WHAT THE TASK REQUIRES
Please transcribe the data below exactly. Leave the pictures out.

━━━━━ THE DATA

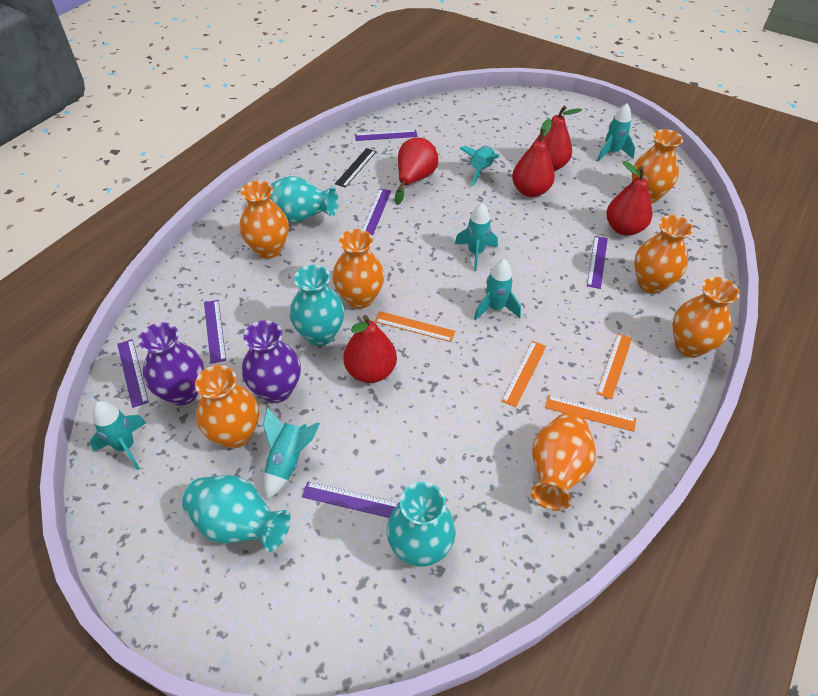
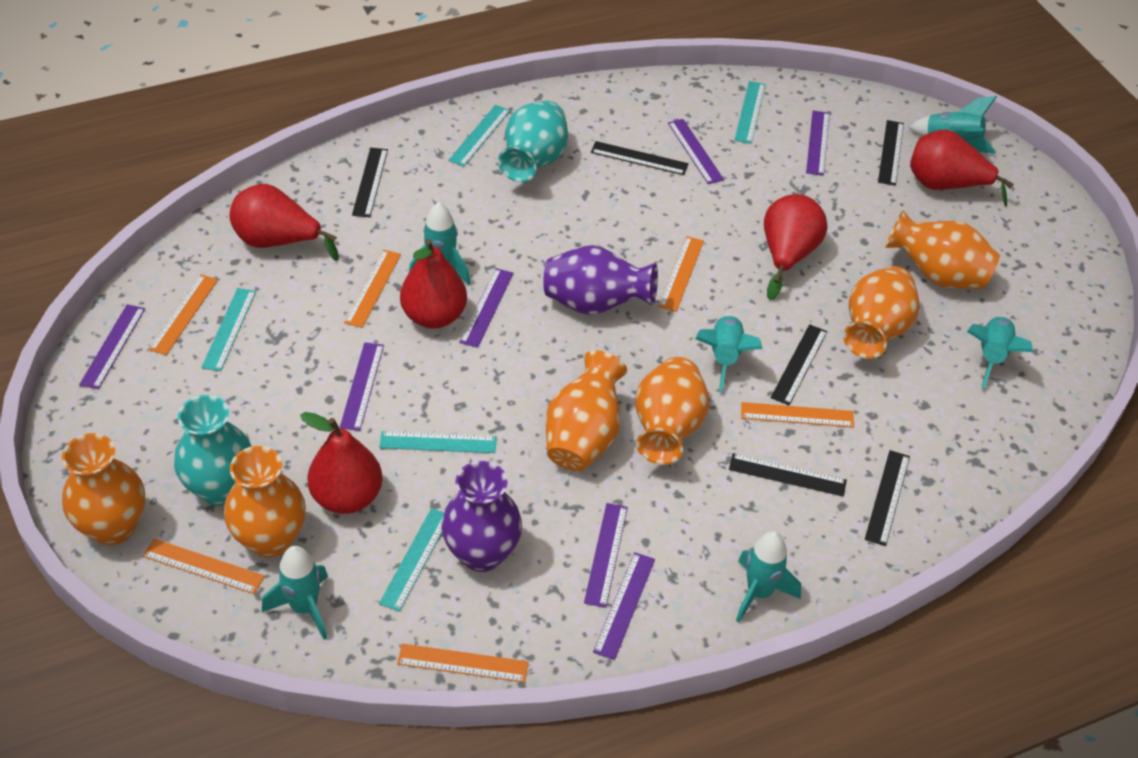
black ruler: [335,148,376,188] = 1 -> [352,148,388,217] [591,141,689,175] [729,453,847,497] [771,324,827,405] [865,450,910,546] [878,120,904,186] = 6
orange ruler: [375,311,455,342] [501,341,546,407] [545,395,636,432] [597,333,632,399] = 4 -> [143,539,265,594] [148,274,218,355] [344,249,401,328] [397,644,529,683] [658,236,704,312] [741,402,854,428] = 6
orange vase: [195,365,259,448] [240,181,289,259] [332,229,385,309] [530,413,596,511] [632,129,683,203] [634,215,693,294] [672,277,740,357] = 7 -> [62,433,145,545] [224,446,306,557] [546,350,627,471] [635,357,709,465] [843,266,919,359] [885,210,1000,289] = 6
purple ruler: [117,339,149,408] [204,300,226,364] [302,481,399,518] [355,130,418,141] [362,189,391,235] [587,236,608,289] = 6 -> [79,304,145,389] [340,342,384,431] [459,268,513,348] [584,503,628,608] [593,552,655,660] [668,119,724,184] [806,111,830,176] = 7
turquoise ruler: none = 0 -> [201,288,256,371] [379,431,497,453] [379,508,444,612] [448,105,510,167] [734,81,766,144] = 5
turquoise vase: [182,475,290,552] [270,176,338,223] [290,265,344,346] [387,482,456,567] = 4 -> [174,395,252,506] [498,101,568,182] = 2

━━━━━━━━━━

ANSWER FOR THE TASK
black ruler: [335,148,376,188] = 1 -> [352,148,388,217] [591,141,689,175] [729,453,847,497] [771,324,827,405] [865,450,910,546] [878,120,904,186] = 6
orange ruler: [375,311,455,342] [501,341,546,407] [545,395,636,432] [597,333,632,399] = 4 -> [143,539,265,594] [148,274,218,355] [344,249,401,328] [397,644,529,683] [658,236,704,312] [741,402,854,428] = 6
orange vase: [195,365,259,448] [240,181,289,259] [332,229,385,309] [530,413,596,511] [632,129,683,203] [634,215,693,294] [672,277,740,357] = 7 -> [62,433,145,545] [224,446,306,557] [546,350,627,471] [635,357,709,465] [843,266,919,359] [885,210,1000,289] = 6
purple ruler: [117,339,149,408] [204,300,226,364] [302,481,399,518] [355,130,418,141] [362,189,391,235] [587,236,608,289] = 6 -> [79,304,145,389] [340,342,384,431] [459,268,513,348] [584,503,628,608] [593,552,655,660] [668,119,724,184] [806,111,830,176] = 7
turquoise ruler: none = 0 -> [201,288,256,371] [379,431,497,453] [379,508,444,612] [448,105,510,167] [734,81,766,144] = 5
turquoise vase: [182,475,290,552] [270,176,338,223] [290,265,344,346] [387,482,456,567] = 4 -> [174,395,252,506] [498,101,568,182] = 2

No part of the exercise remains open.